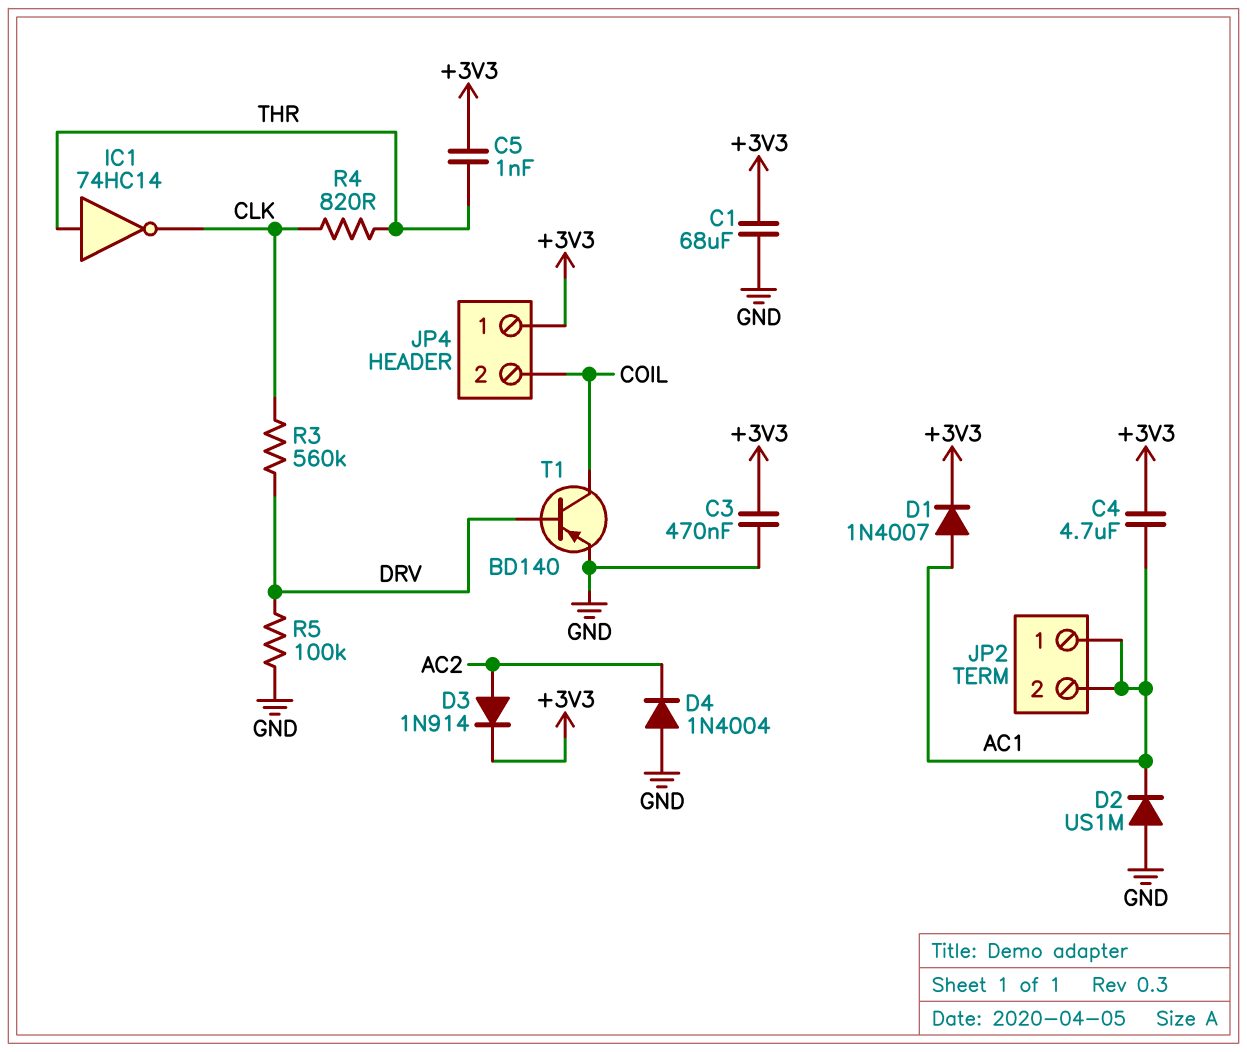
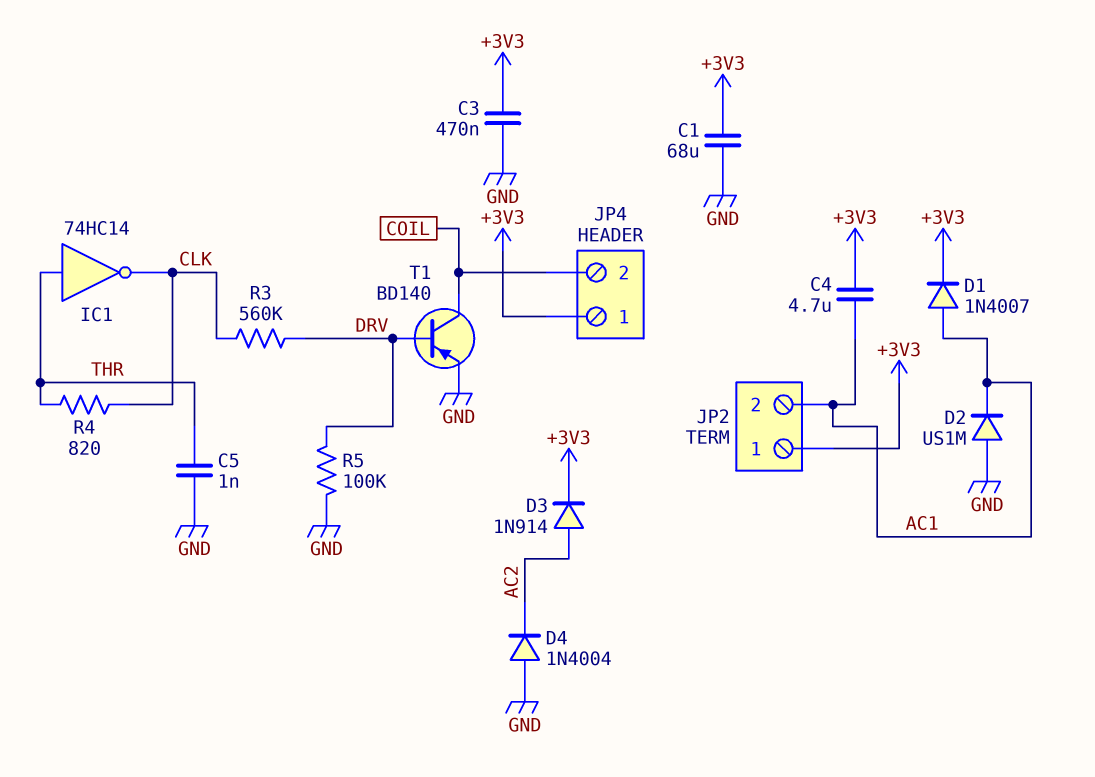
C5: 1nF (+3V3, THR) -> 1nF (GND, THR)
JP2 pin 1: AC1 -> +3V3

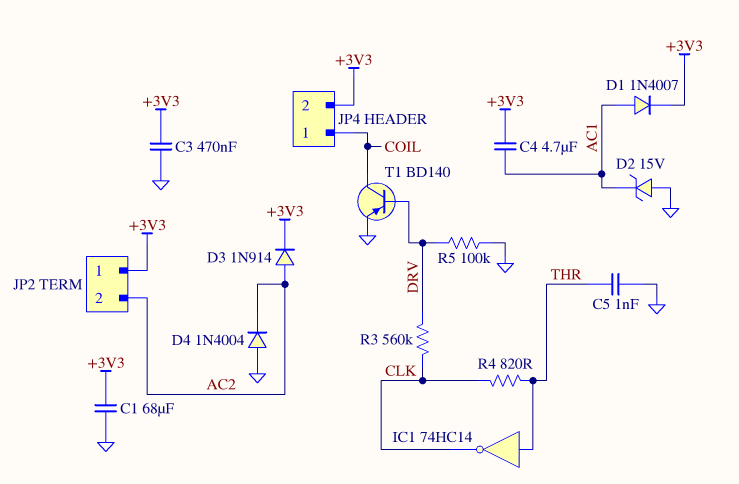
D2: diode US1M (A GND, K AC1) -> zener 15V (A GND, K AC1)
JP2 pin 2: AC1 -> AC2
JP4 pin 1: +3V3 -> COIL
JP4 pin 2: COIL -> +3V3

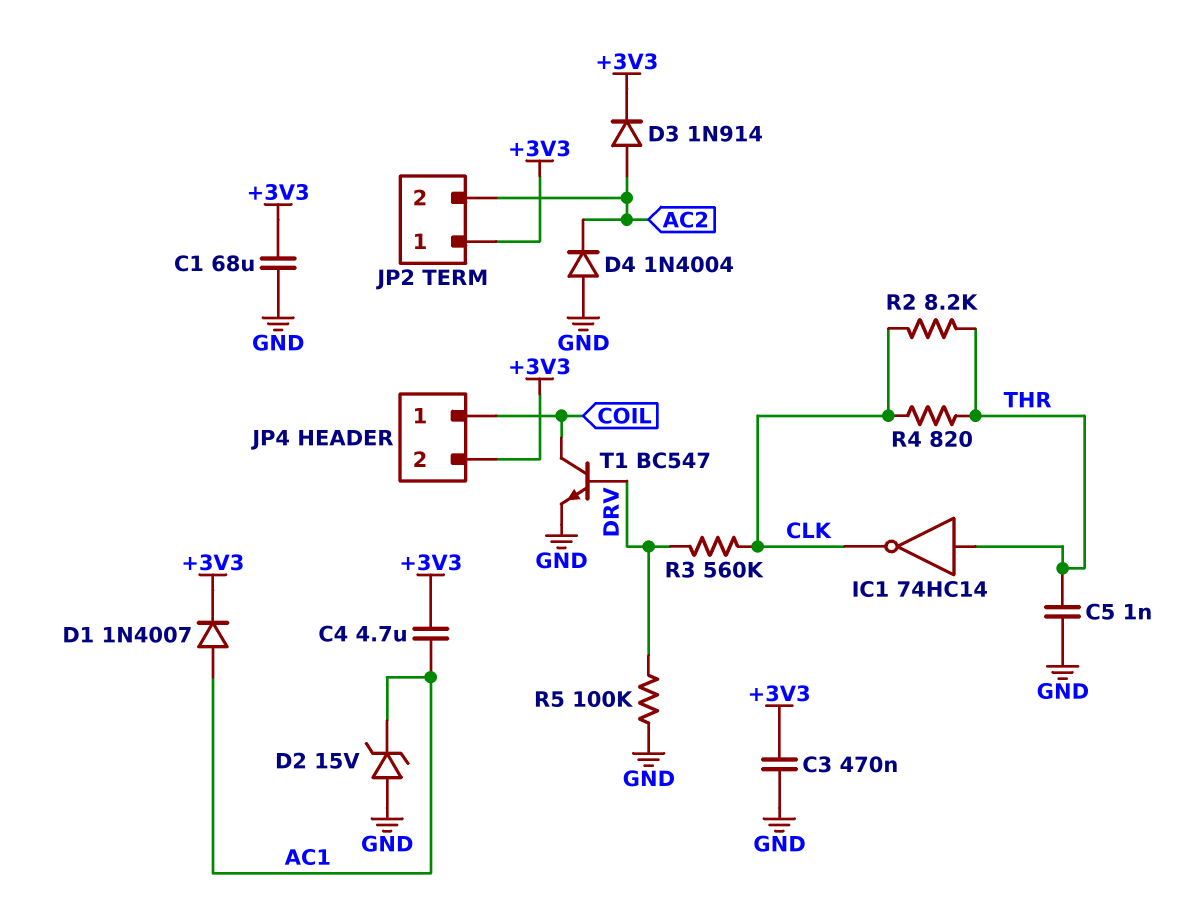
R2: none -> 8.2k (CLK, THR)
T1: PNP BD140 (B DRV, C COIL, E GND) -> NPN BC547 (B DRV, C COIL, E GND)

- _EXERCISE AIM_: Your reply should be the entries above, repeated exactly and free of pictures.

- _SOLVED PROBLEM_:
C5: 1nF (+3V3, THR) -> 1nF (GND, THR)
JP2 pin 1: AC1 -> +3V3

D2: diode US1M (A GND, K AC1) -> zener 15V (A GND, K AC1)
JP2 pin 2: AC1 -> AC2
JP4 pin 1: +3V3 -> COIL
JP4 pin 2: COIL -> +3V3

R2: none -> 8.2k (CLK, THR)
T1: PNP BD140 (B DRV, C COIL, E GND) -> NPN BC547 (B DRV, C COIL, E GND)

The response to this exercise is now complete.